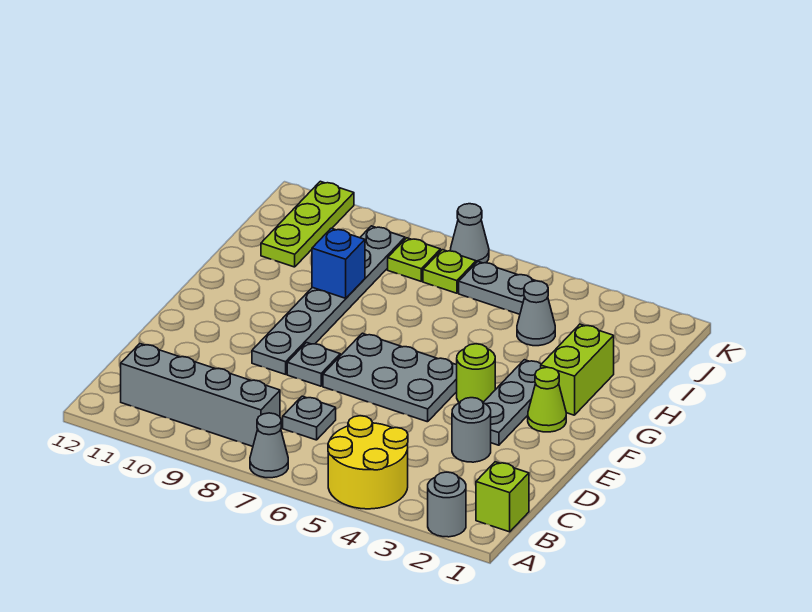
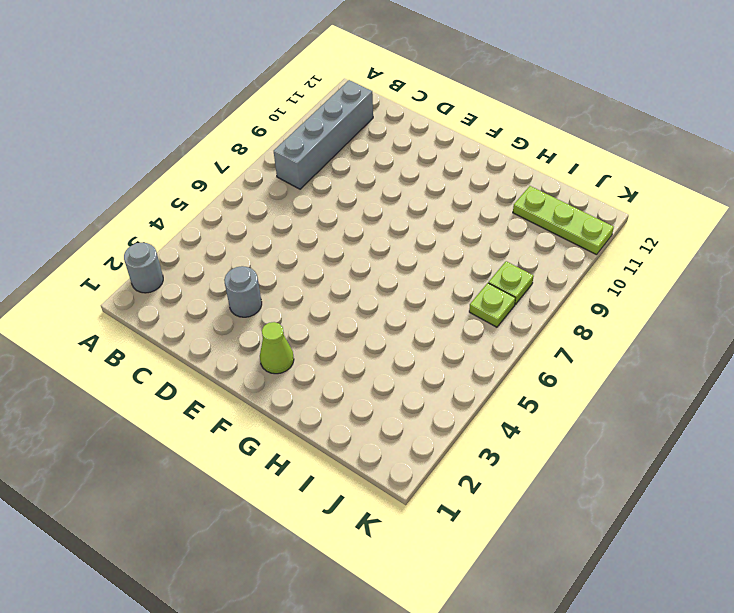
none -> yellow round brick A4:B5 level 1
none -> grey cone A7 level 1
none -> lime brick B1 level 1

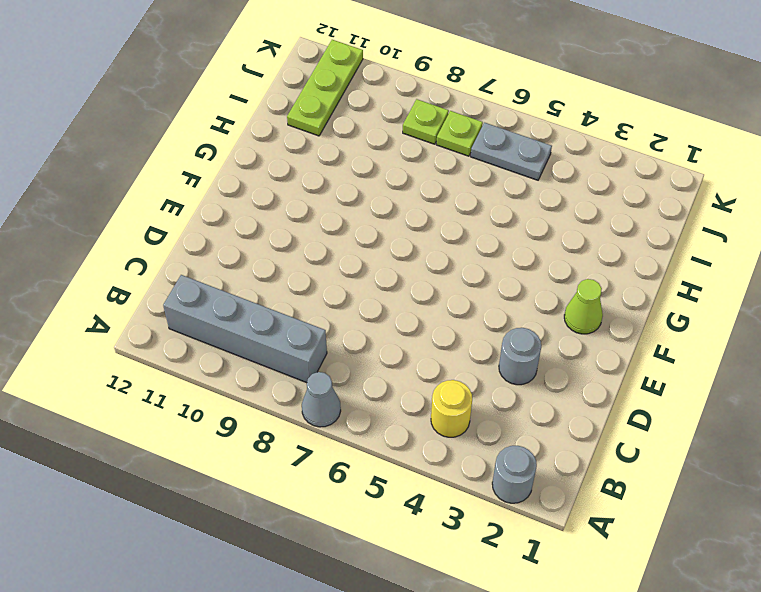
yellow round brick B4 level 1 -> yellow round brick A4:B5 level 1
none -> lime brick B1 level 1
none -> grey plate C7 level 1
none -> grey plate E3:G3 level 1

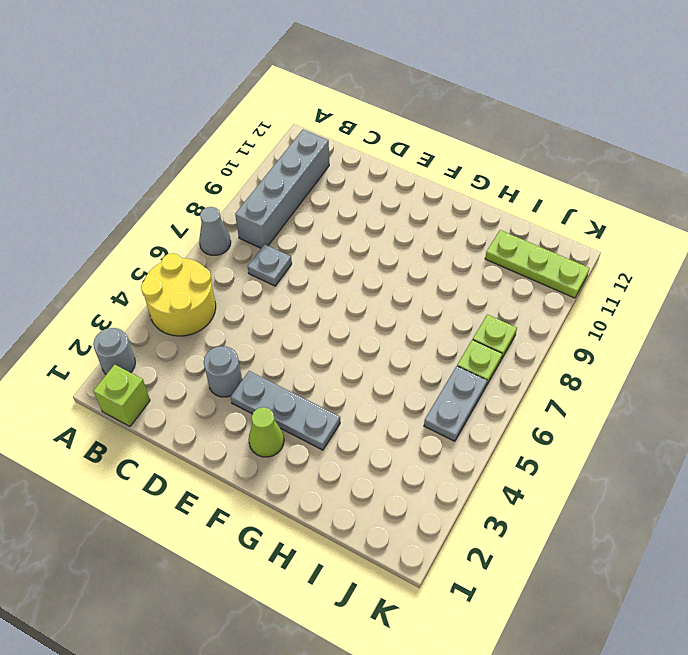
none -> grey plate E5:F7 level 1
none -> grey plate E8 level 1
none -> grey plate E9:J9 level 1

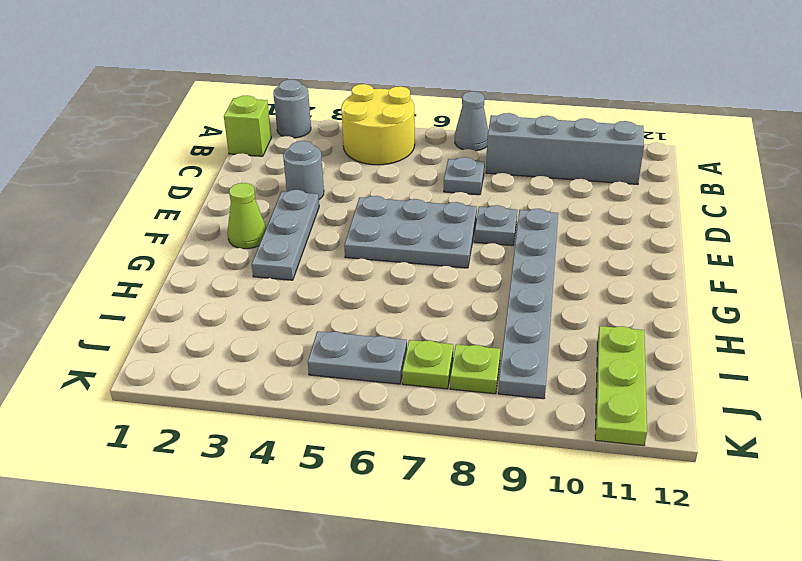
none -> lime round brick F4 level 1
none -> lime brick G2:H2 level 1
none -> grey cone I4 level 1

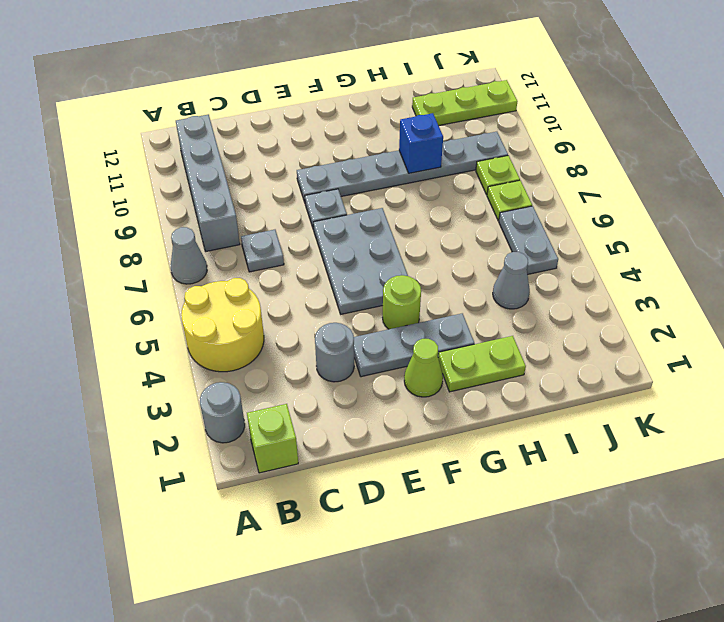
lime plate G2:H2 level 1 -> lime brick G2:H2 level 1
none -> grey cone K7 level 1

■ **Task prompt**
What is needed is an exact restatement of the lines from the line with "none -> grey plate C7 level 1" through the final line of the data, pictures excluded.

■ **Result for this exercise**
none -> grey plate C7 level 1
none -> grey plate E3:G3 level 1

none -> grey plate E5:F7 level 1
none -> grey plate E8 level 1
none -> grey plate E9:J9 level 1

none -> lime round brick F4 level 1
none -> lime brick G2:H2 level 1
none -> grey cone I4 level 1

lime plate G2:H2 level 1 -> lime brick G2:H2 level 1
none -> grey cone K7 level 1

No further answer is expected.